- **THE TASK**: With the exception of the pictures, transcribe the entire listing exactly.

+++ RAW DATA

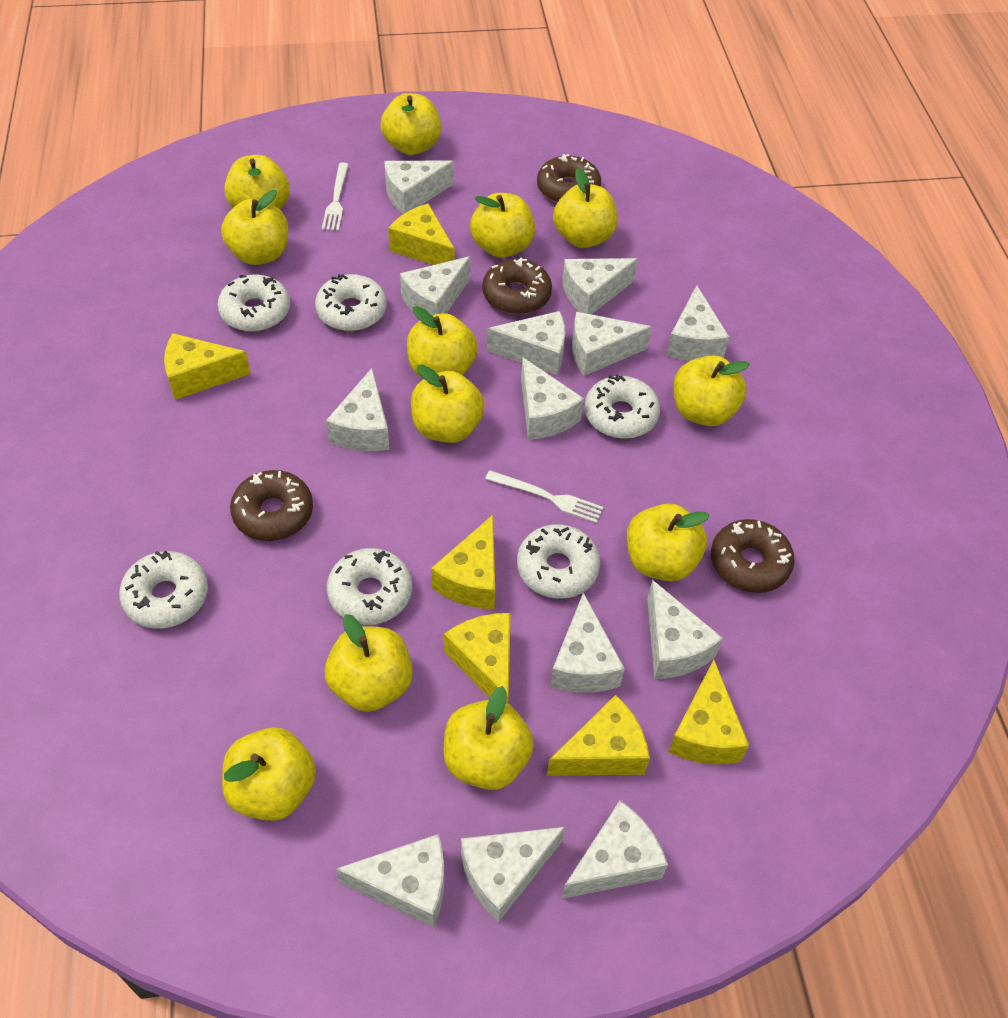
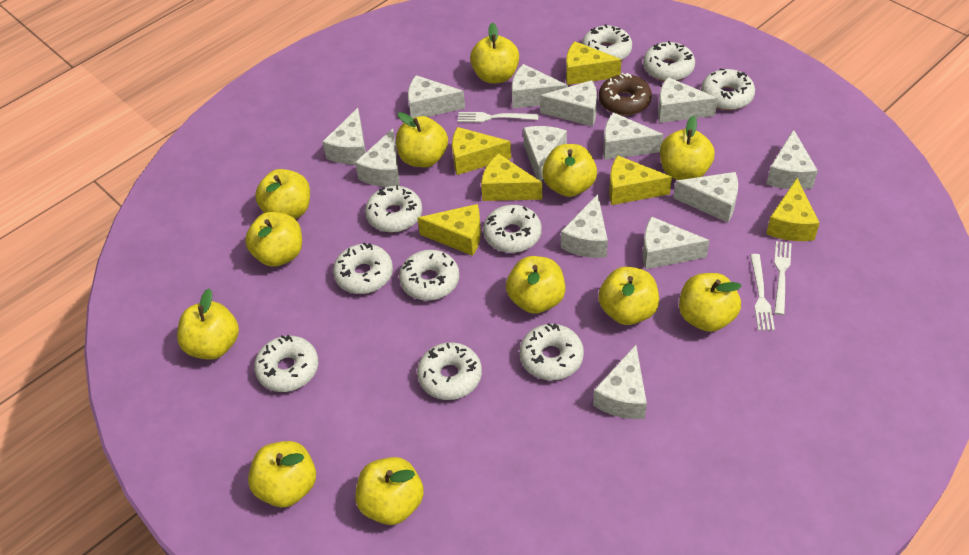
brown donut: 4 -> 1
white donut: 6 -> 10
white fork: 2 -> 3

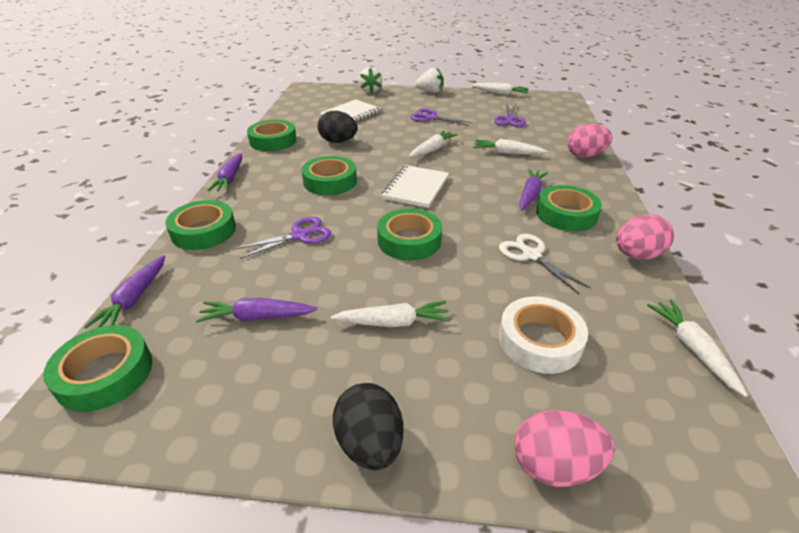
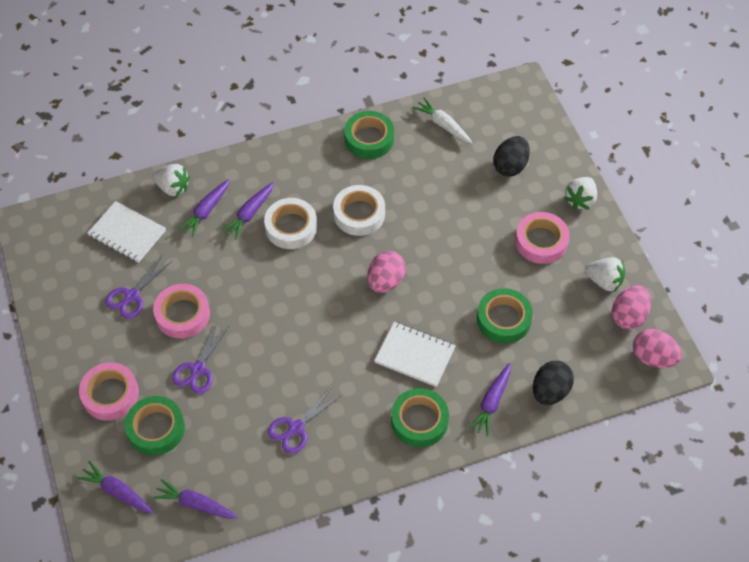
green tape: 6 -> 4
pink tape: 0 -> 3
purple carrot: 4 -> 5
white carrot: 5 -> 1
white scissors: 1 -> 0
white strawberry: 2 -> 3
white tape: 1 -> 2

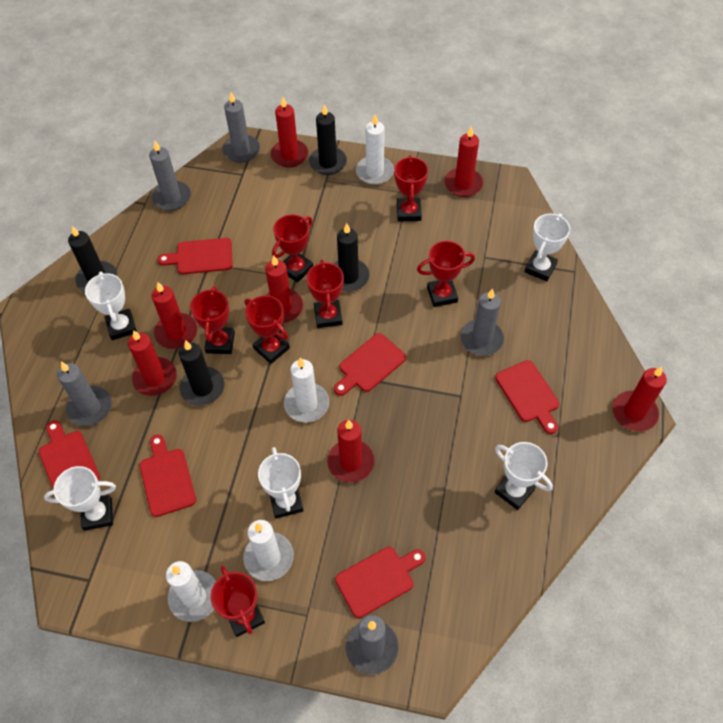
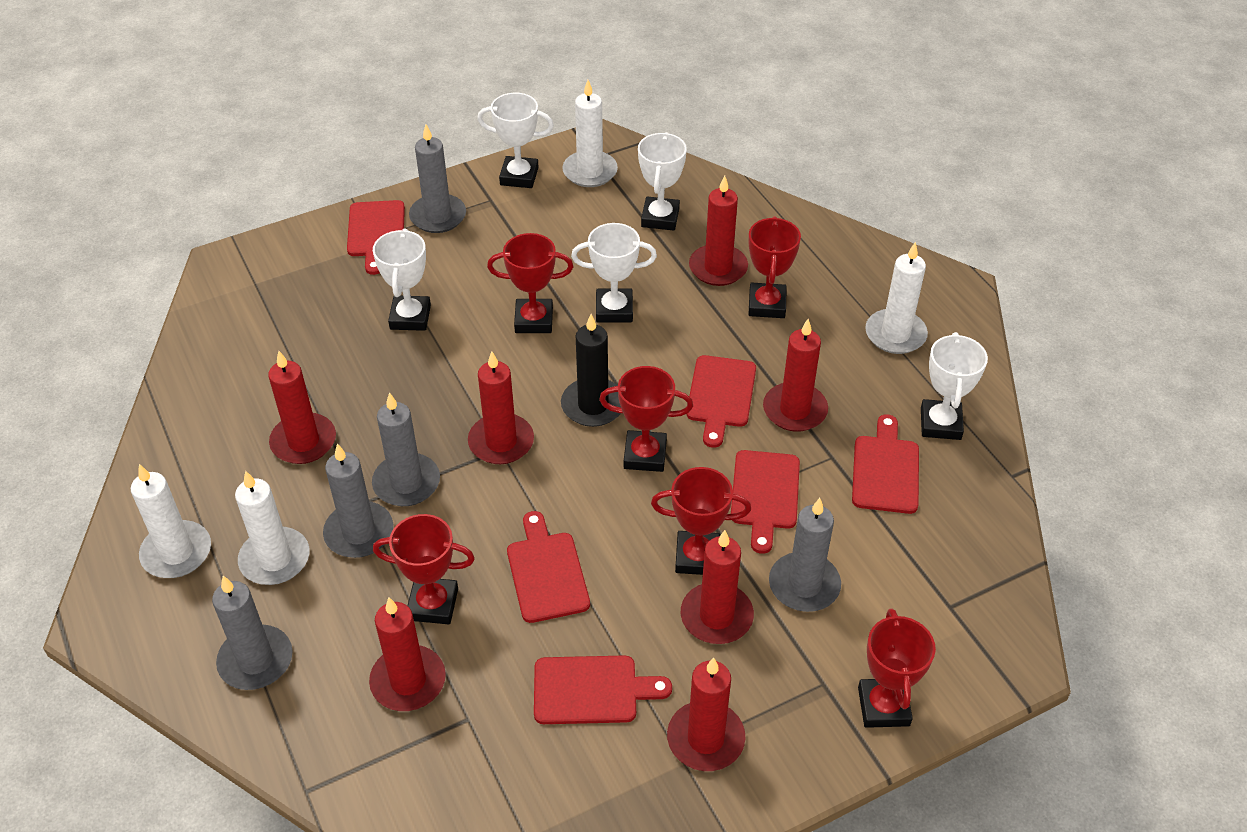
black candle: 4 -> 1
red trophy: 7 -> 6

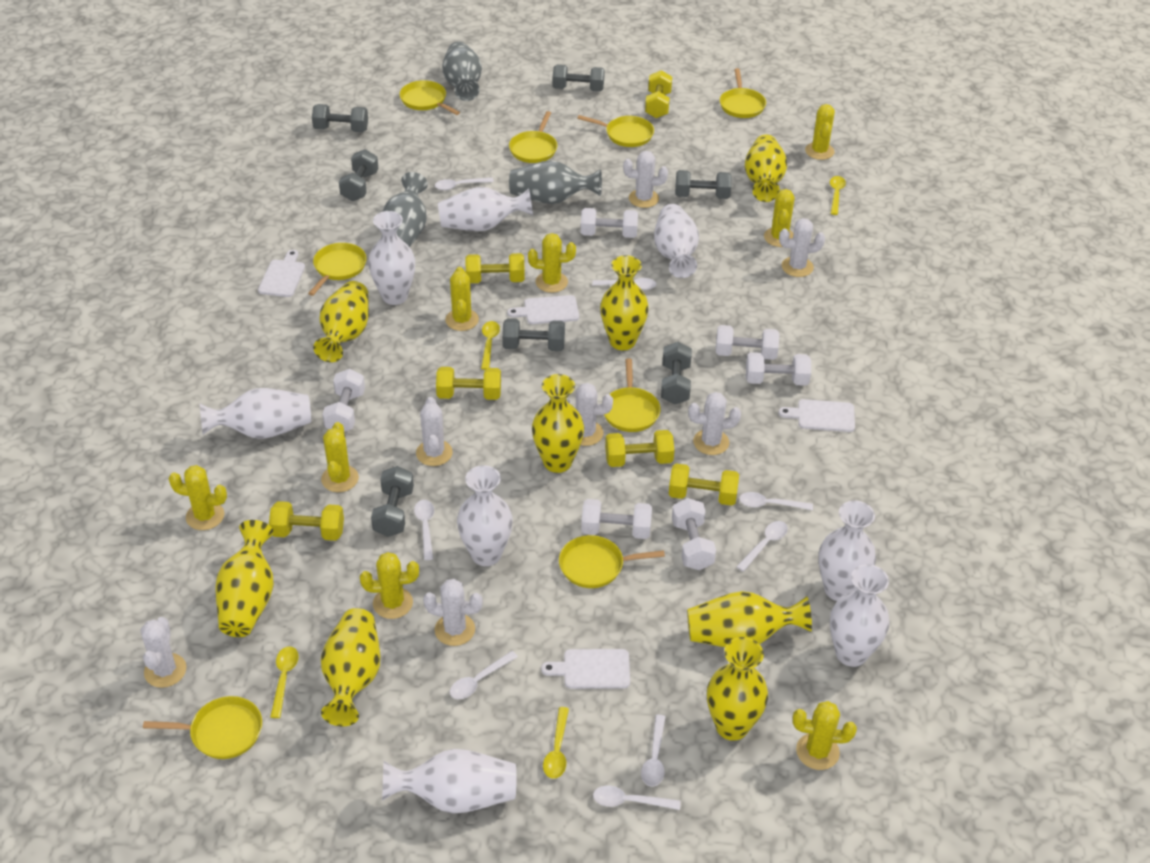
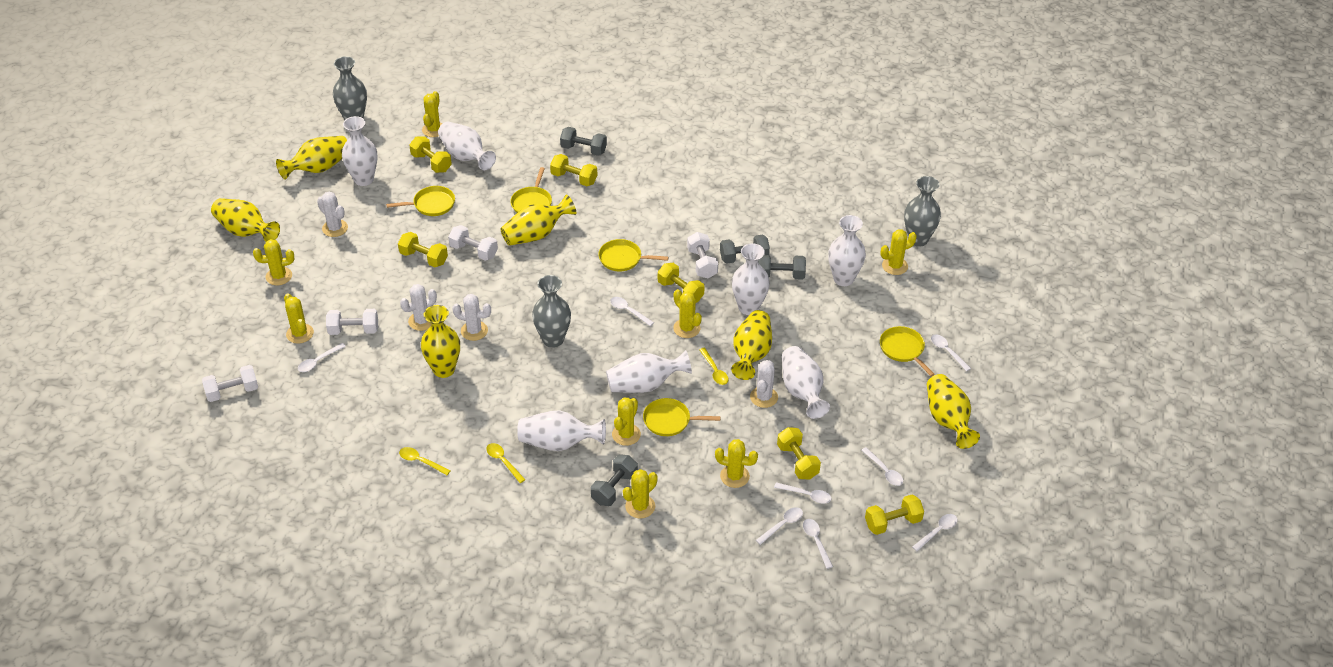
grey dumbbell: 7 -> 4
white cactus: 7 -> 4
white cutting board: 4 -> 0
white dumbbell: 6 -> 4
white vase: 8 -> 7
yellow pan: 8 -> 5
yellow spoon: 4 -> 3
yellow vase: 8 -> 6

++++++

- **OUTPUT OF THE EXERCISE**:
brown donut: 4 -> 1
white donut: 6 -> 10
white fork: 2 -> 3

green tape: 6 -> 4
pink tape: 0 -> 3
purple carrot: 4 -> 5
white carrot: 5 -> 1
white scissors: 1 -> 0
white strawberry: 2 -> 3
white tape: 1 -> 2

black candle: 4 -> 1
red trophy: 7 -> 6

grey dumbbell: 7 -> 4
white cactus: 7 -> 4
white cutting board: 4 -> 0
white dumbbell: 6 -> 4
white vase: 8 -> 7
yellow pan: 8 -> 5
yellow spoon: 4 -> 3
yellow vase: 8 -> 6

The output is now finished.